- **Given entries**
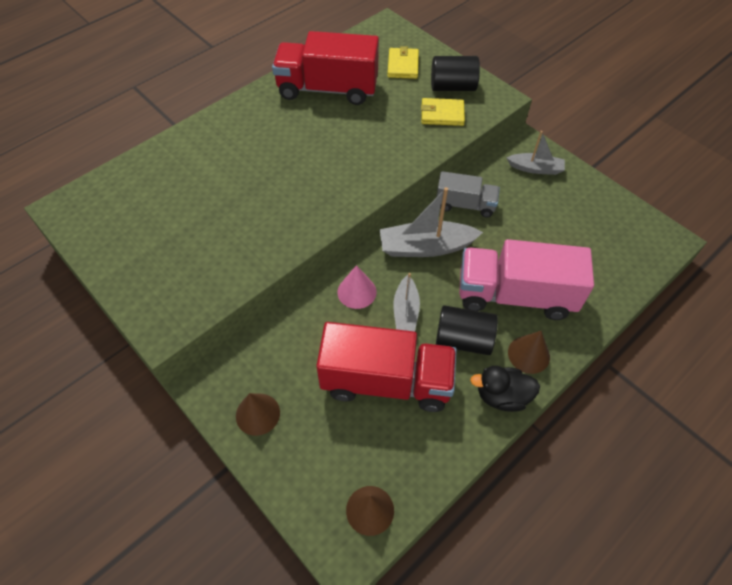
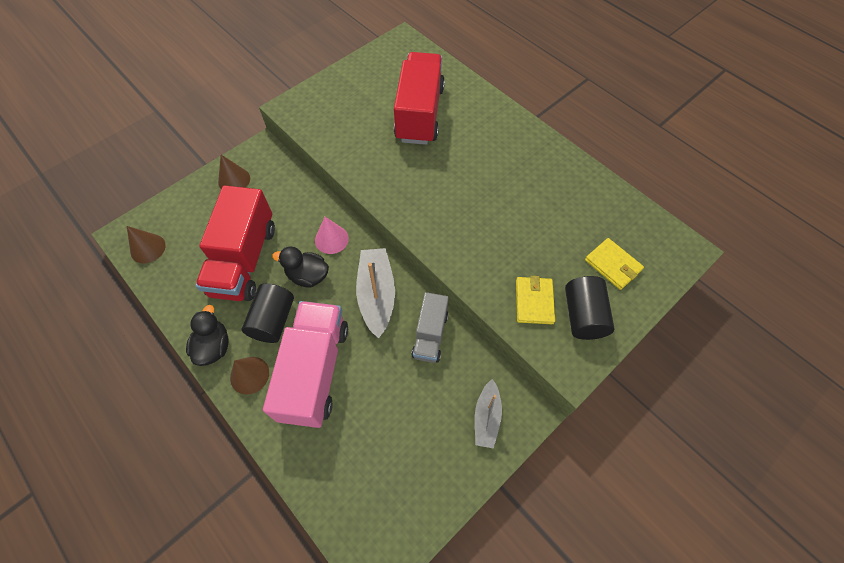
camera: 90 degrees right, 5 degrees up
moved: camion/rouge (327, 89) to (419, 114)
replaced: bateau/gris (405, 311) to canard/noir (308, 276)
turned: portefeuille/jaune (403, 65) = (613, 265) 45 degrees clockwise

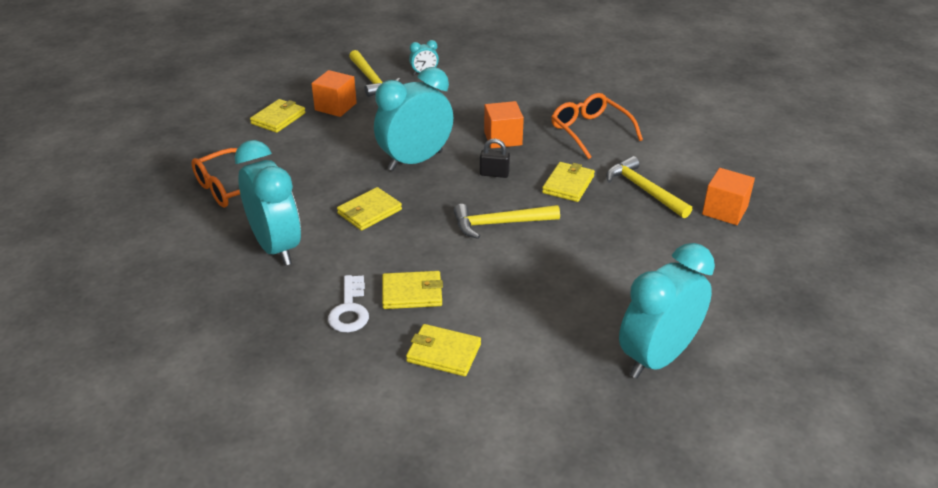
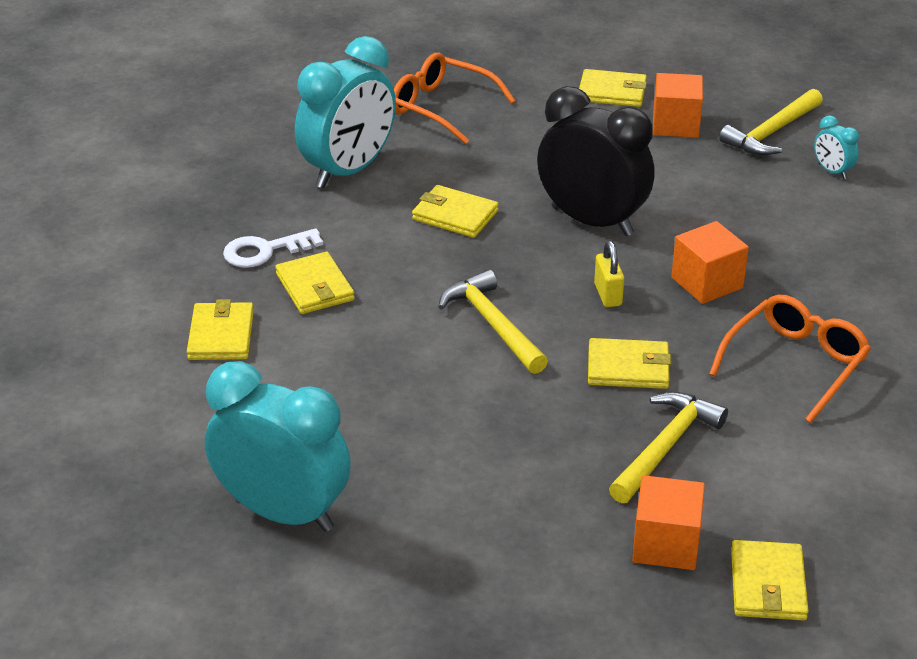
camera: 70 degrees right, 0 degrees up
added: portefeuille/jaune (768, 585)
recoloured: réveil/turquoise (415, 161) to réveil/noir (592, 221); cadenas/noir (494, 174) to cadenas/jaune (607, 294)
---
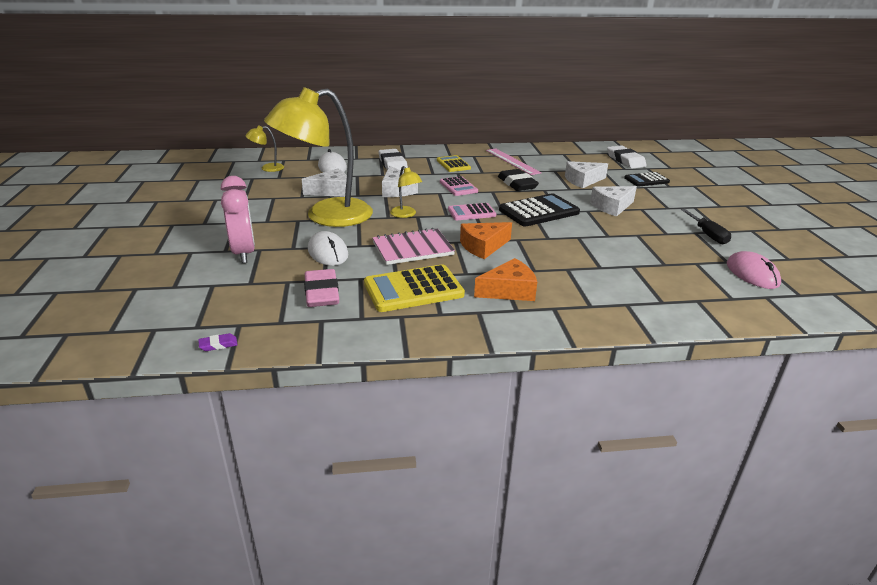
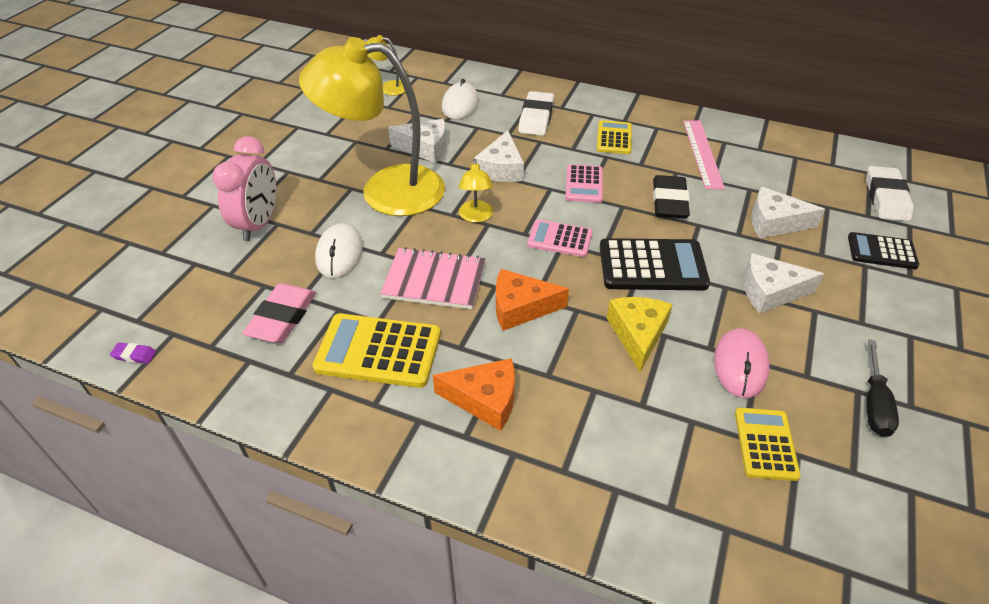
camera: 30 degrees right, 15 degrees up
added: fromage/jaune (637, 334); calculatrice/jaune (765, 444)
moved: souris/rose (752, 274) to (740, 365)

- **What to work on**
Reproduce exactly the stretch of the material above that starts at the line with "camera: 70 degrees right, 0 degrees up" and ends at the line with "recoloured: réveil/turquoise (415, 161)", both included, and nothing else.

- **Finished exercise**
camera: 70 degrees right, 0 degrees up
added: portefeuille/jaune (768, 585)
recoloured: réveil/turquoise (415, 161) to réveil/noir (592, 221); cadenas/noir (494, 174) to cadenas/jaune (607, 294)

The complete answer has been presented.